▶ [Exercise aim]:
Your output should consist solely of the lines from the one holding "(559, 202) = (529, 136): brown gift -> none" to the end of the records below, inclusive, reproduced exactly and free of pictures.

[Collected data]
* * * *

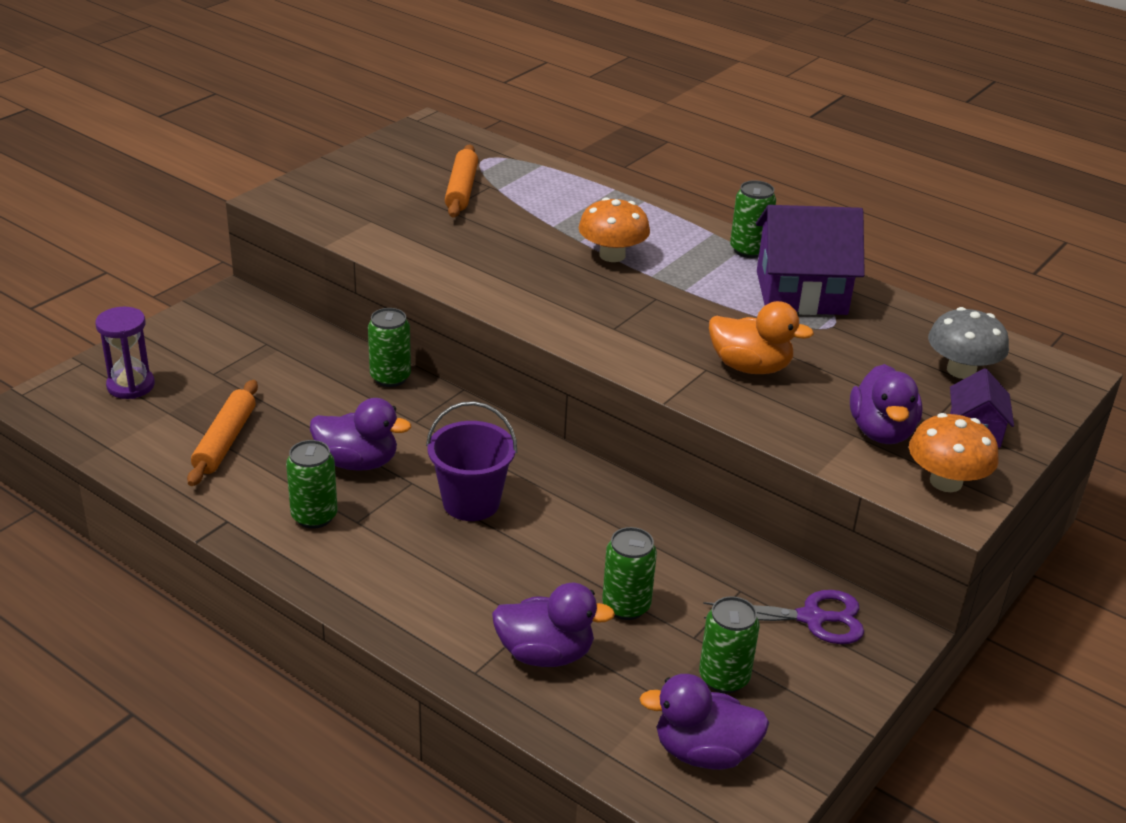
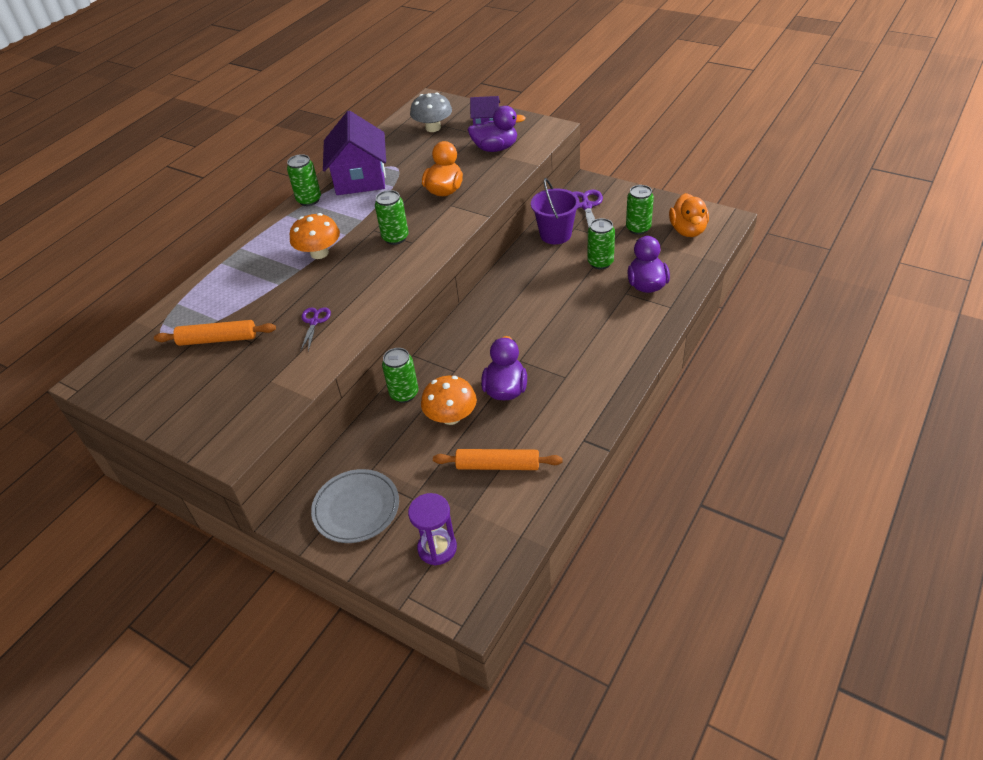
camera: 90 degrees left, 10 degrees up
(222, 335) = (356, 508): none -> grey plate
(314, 516) = (566, 398): green can -> green can (395, 238)
(464, 249) = (314, 322): none -> purple scissors
(471, 502) = (532, 331): purple bucket -> purple bucket (555, 234)
(704, 752) = (688, 230): purple duck -> orange duck
(946, 482) = (531, 130): orange mushroom -> orange mushroom (451, 417)

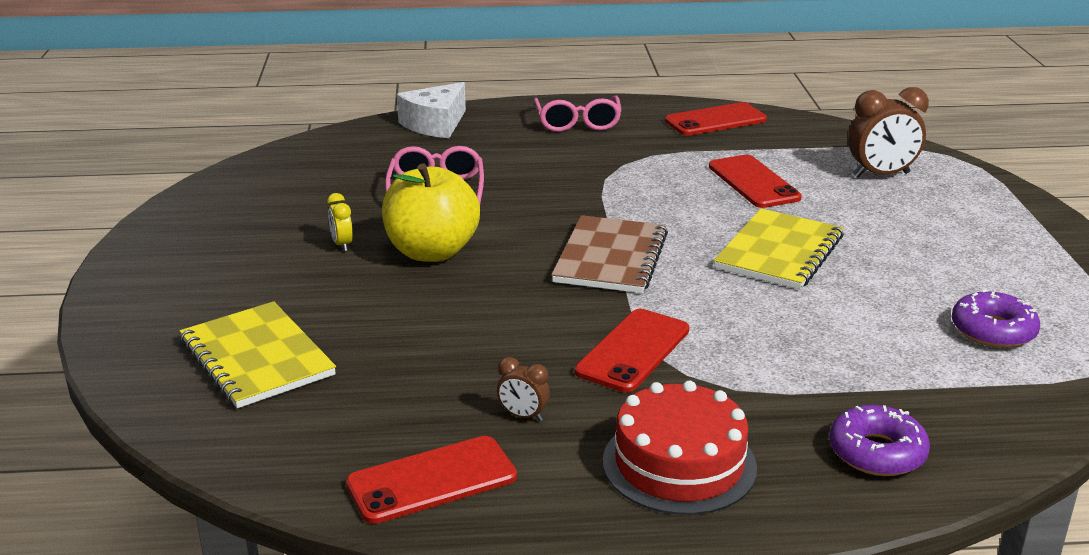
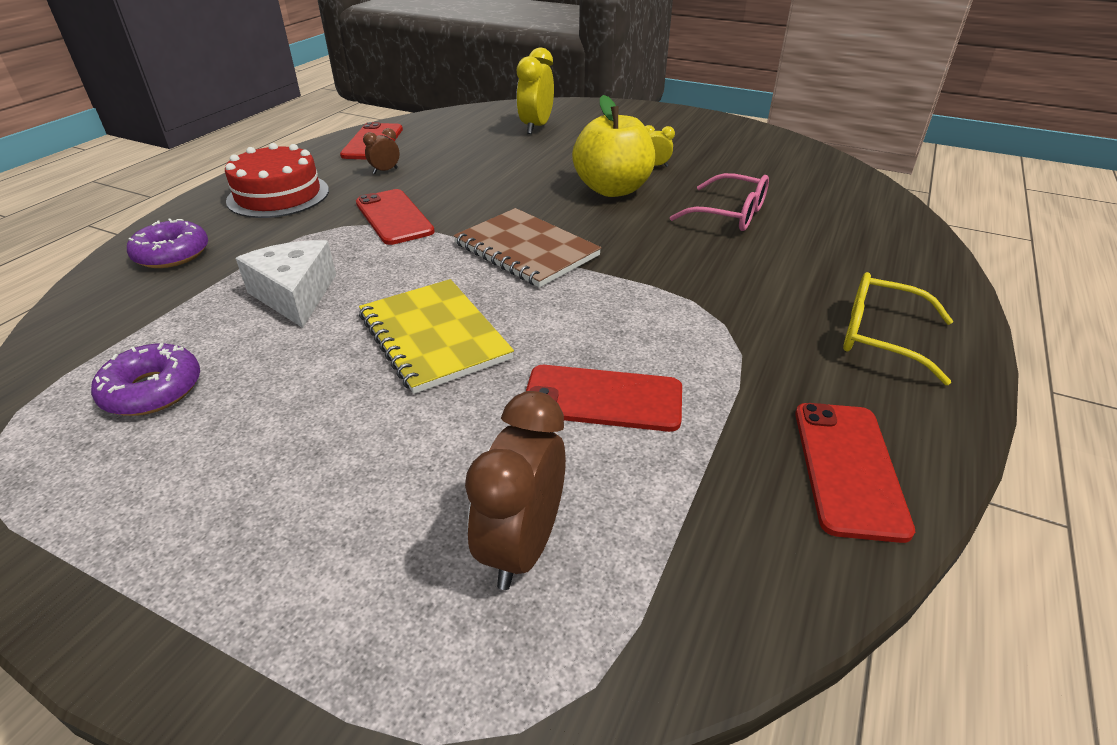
camera: 120 degrees right, 10 degrees up
(257, 357) = (536, 127): yellow notebook -> yellow clock
(435, 124) = (905, 249): white cheese -> white cheese (295, 295)
(577, 123) = (879, 337): pink glasses -> yellow glasses

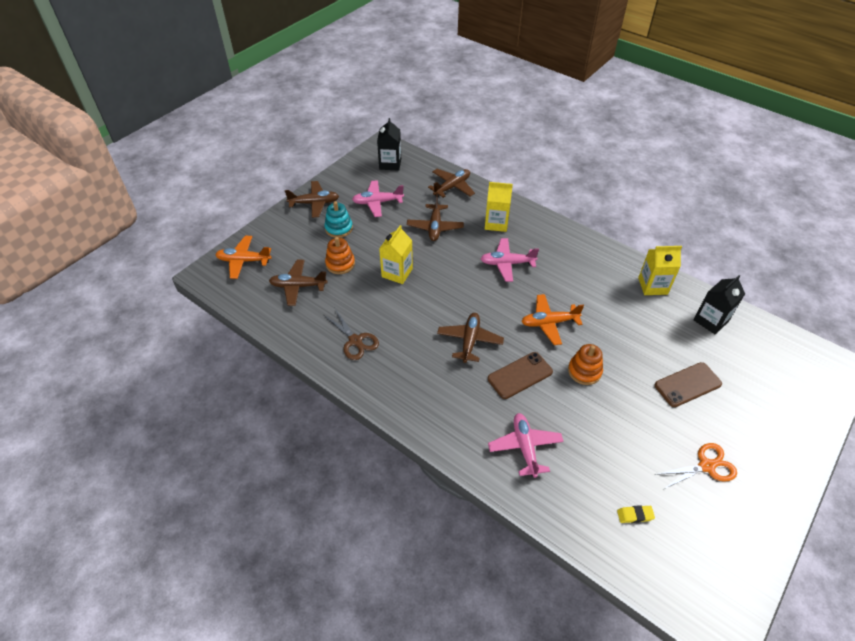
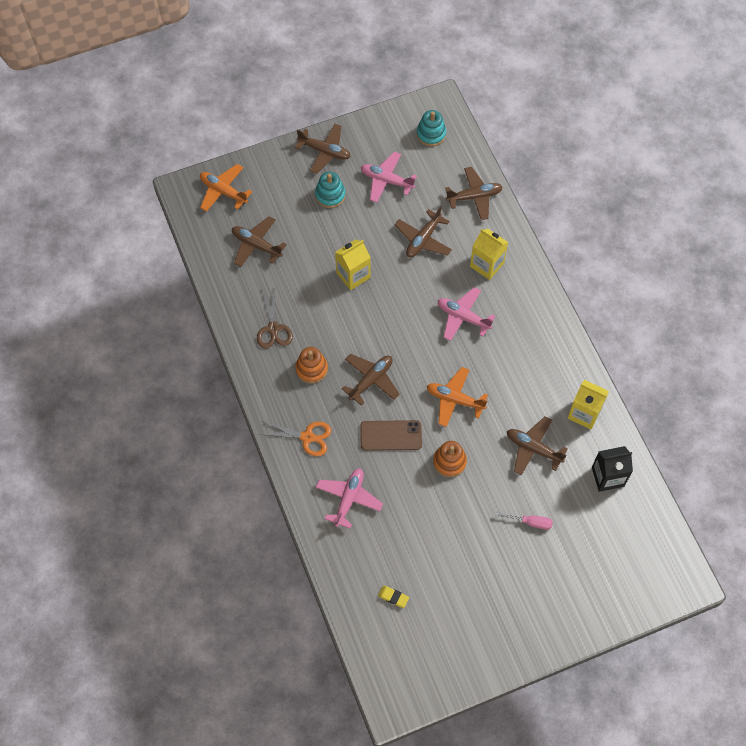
camera: 30 degrees right, 15 degrees up
(340, 264) = (307, 238): orange stacking toy -> orange stacking toy (311, 369)
(390, 164) = (431, 134): black carton -> turquoise stacking toy
(639, 328) = (533, 448): none -> brown plane
(687, 384) = (530, 522): brown phone -> pink screwdriver
(706, 466) = (483, 594): orange scissors -> orange scissors (307, 437)

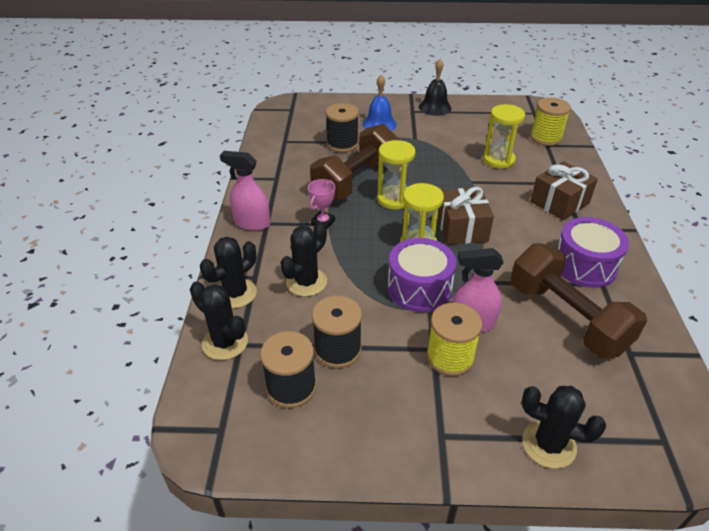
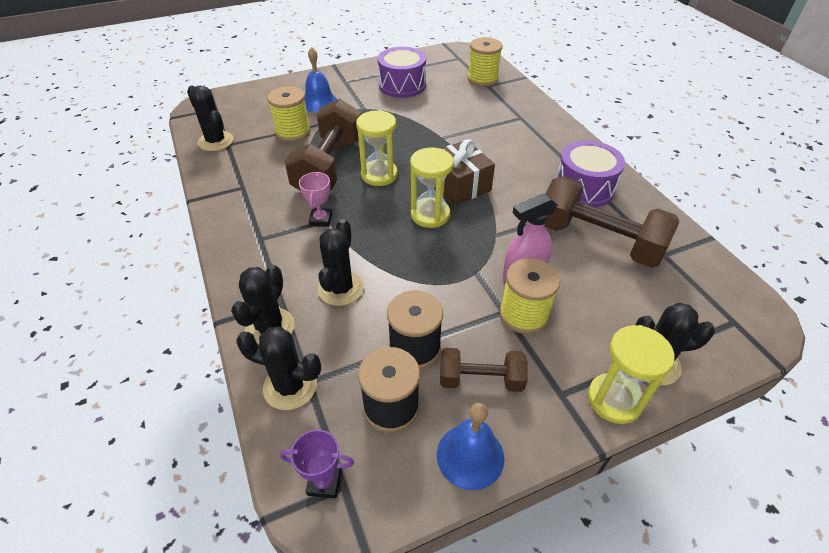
camera: 25 degrees left, 5 degrees up
(209, 421) = (324, 482): none -> purple trophy
(252, 223) = (242, 243): pink spray bottle -> none
(277, 136) = (216, 141): none -> black cactus
(331, 450) = (470, 456): none -> blue bell
(342, 144) = (293, 132): black spool -> yellow spool
(377, 395) = (480, 379): none -> brown dumbbell
(419, 288) = (456, 257): purple drum -> purple drum (402, 85)
(435, 107) = (364, 73): black bell -> none
(498, 160) = (454, 110): yellow hourglass -> yellow hourglass (614, 400)
(559, 202) = (529, 136): brown gift -> none

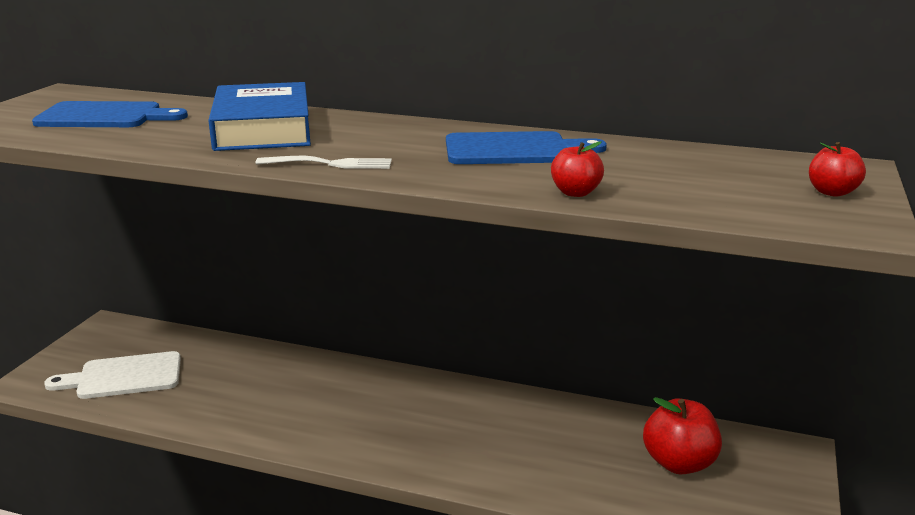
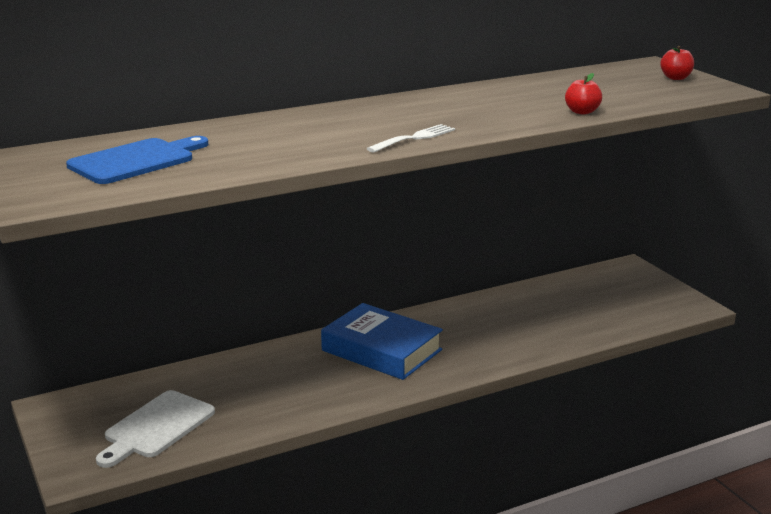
camera: 45 degrees left, 0 degrees up
(262, 129) = (294, 133): blue book -> blue book (381, 350)
(514, 150) = (484, 100): blue cutting board -> none
(679, 463) = (591, 298): red apple -> none

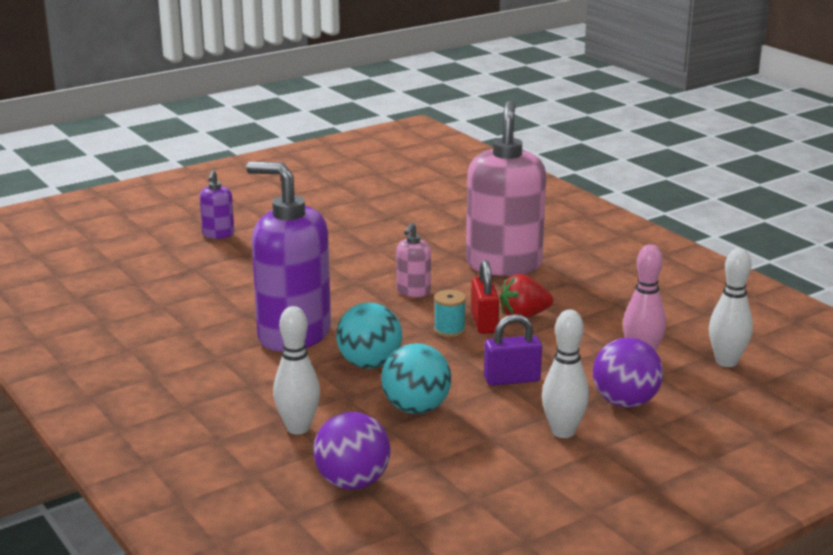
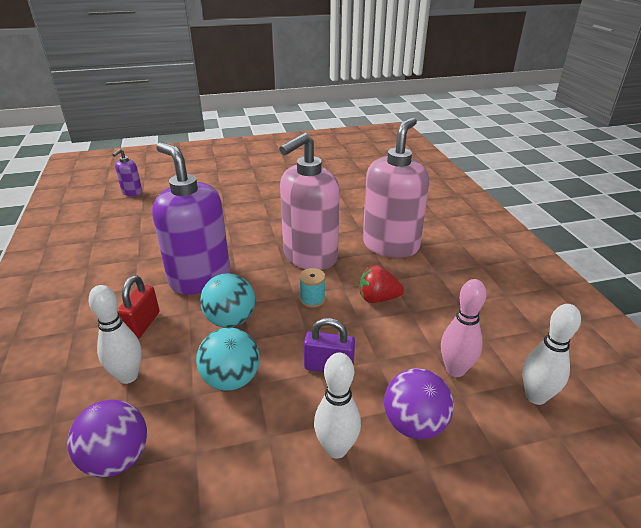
camera: 20 degrees right, 10 degrees up
(218, 234) = (220, 185): purple soap dispenser -> purple soap dispenser (132, 192)
(413, 291) = (310, 256): pink soap dispenser -> pink soap dispenser, size x2.25
(484, 323) = (343, 298): red padlock -> red padlock (142, 324)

* * * *

▶ [Answer to this problem]:
(559, 202) = (529, 136): brown gift -> none

camera: 45 degrees left, 0 degrees up
(262, 129) = (294, 133): blue book -> blue book (381, 350)
(514, 150) = (484, 100): blue cutting board -> none
(679, 463) = (591, 298): red apple -> none

camera: 20 degrees right, 10 degrees up
(218, 234) = (220, 185): purple soap dispenser -> purple soap dispenser (132, 192)
(413, 291) = (310, 256): pink soap dispenser -> pink soap dispenser, size x2.25
(484, 323) = (343, 298): red padlock -> red padlock (142, 324)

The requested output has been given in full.